→ Задание
Подсчитайте строки в записях, где встречается слово «million». Регистр букв учитывается. В ответе укажите только число.

→ Исходные данные
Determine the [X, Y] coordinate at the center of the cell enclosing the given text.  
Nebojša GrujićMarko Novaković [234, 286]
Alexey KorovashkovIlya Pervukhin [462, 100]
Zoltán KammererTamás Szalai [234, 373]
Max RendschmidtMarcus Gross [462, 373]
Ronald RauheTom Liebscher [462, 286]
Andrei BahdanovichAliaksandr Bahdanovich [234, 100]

* * *

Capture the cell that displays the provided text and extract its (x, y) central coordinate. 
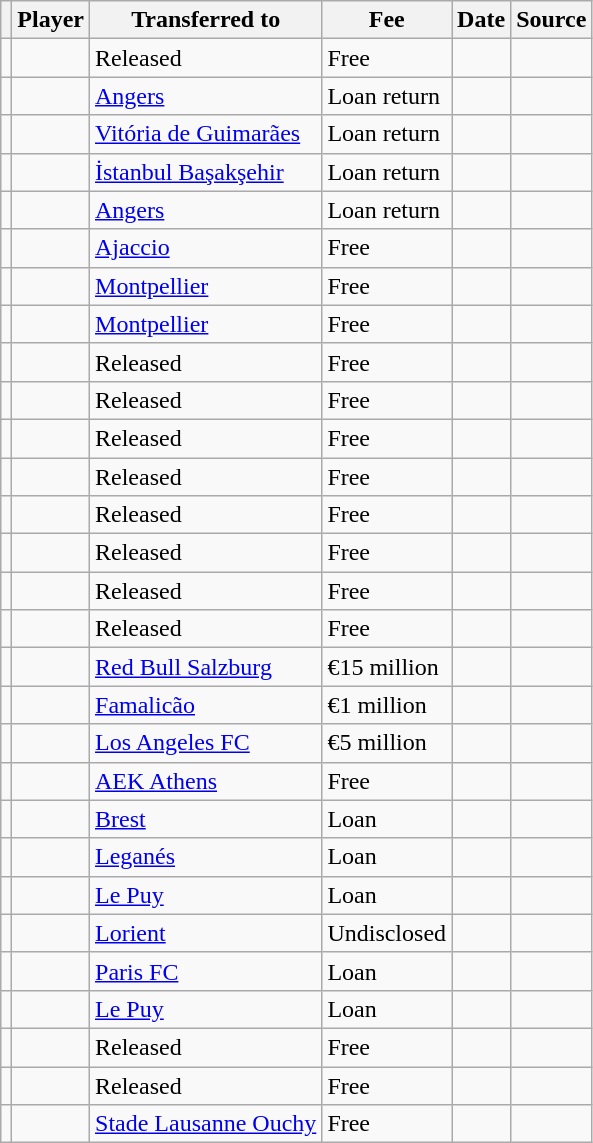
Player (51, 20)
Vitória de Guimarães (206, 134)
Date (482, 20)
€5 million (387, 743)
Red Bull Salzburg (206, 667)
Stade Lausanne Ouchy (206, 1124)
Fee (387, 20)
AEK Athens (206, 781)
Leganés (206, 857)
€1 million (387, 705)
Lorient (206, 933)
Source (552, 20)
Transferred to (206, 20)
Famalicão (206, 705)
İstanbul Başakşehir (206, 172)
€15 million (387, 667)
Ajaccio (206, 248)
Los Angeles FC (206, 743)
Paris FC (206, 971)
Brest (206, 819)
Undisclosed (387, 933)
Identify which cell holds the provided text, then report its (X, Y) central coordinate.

→ Решение задачи
3